[[ GIVEN RECORDS open ]]
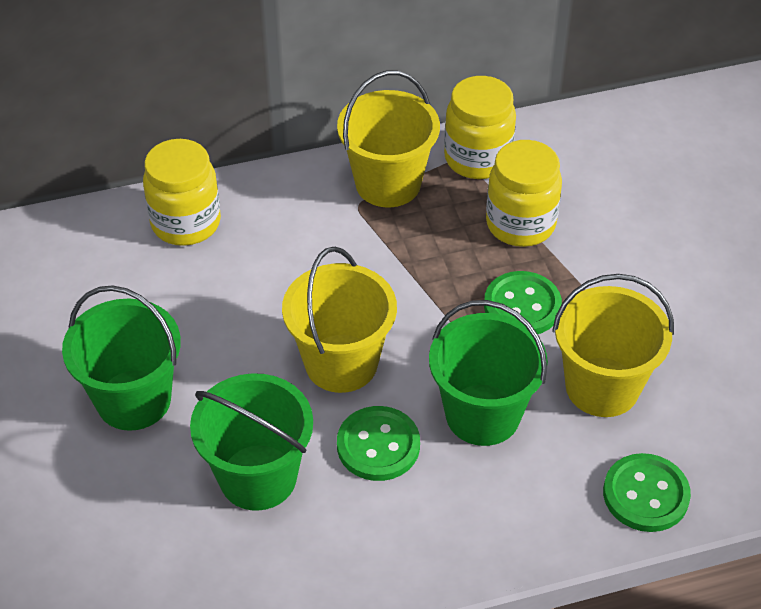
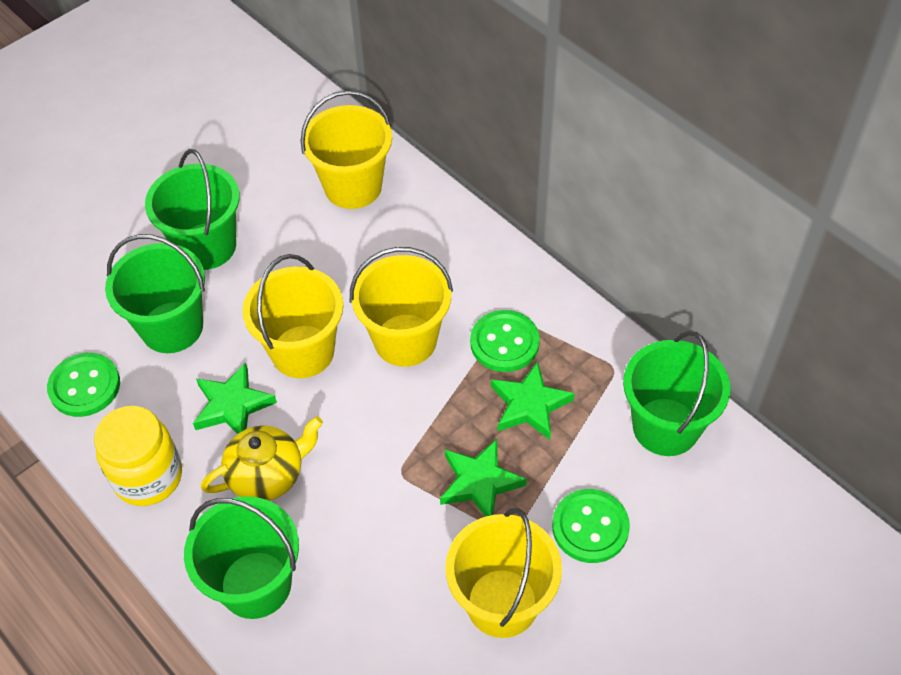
green bucket: 3 -> 4
green star: 0 -> 3
yellow bucket: 3 -> 4
yellow jar: 3 -> 1
yellow teapot: 0 -> 1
[[ GIVEN RECORDS closed ]]
WHAT YOU SHOULD DO: Except for the pictures, print the data above exactly.

OUTPUT BELOW:
green bucket: 3 -> 4
green star: 0 -> 3
yellow bucket: 3 -> 4
yellow jar: 3 -> 1
yellow teapot: 0 -> 1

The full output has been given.